§ Provided data

----

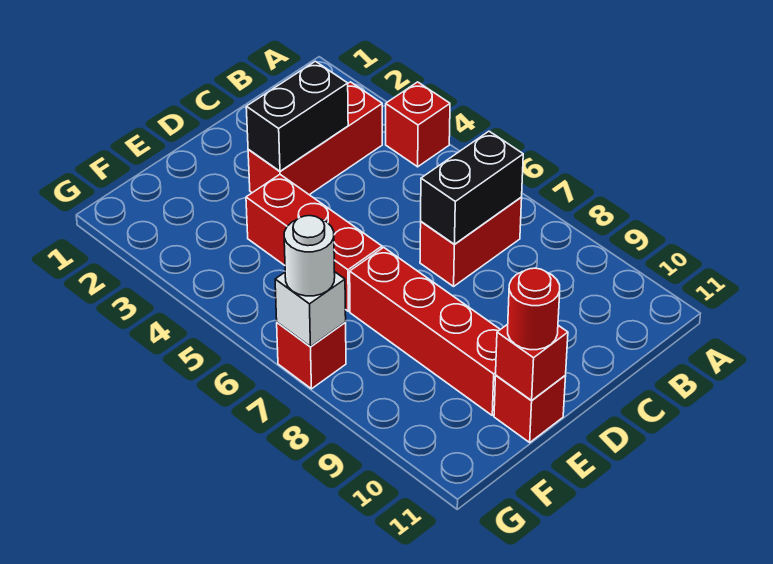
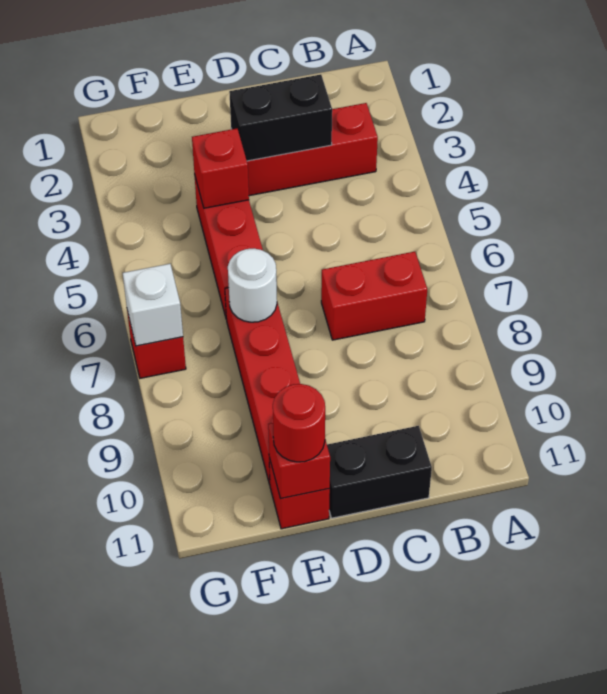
red brick A4 level 1 -> red brick E4 level 2
black brick B7:C7 level 2 -> black brick C11:D11 level 1
white round brick G7 level 3 -> white round brick E7 level 2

----

§ Exercise aim
Please give back the material above exactly as written, pictures omitted.

§ Result for this task
red brick A4 level 1 -> red brick E4 level 2
black brick B7:C7 level 2 -> black brick C11:D11 level 1
white round brick G7 level 3 -> white round brick E7 level 2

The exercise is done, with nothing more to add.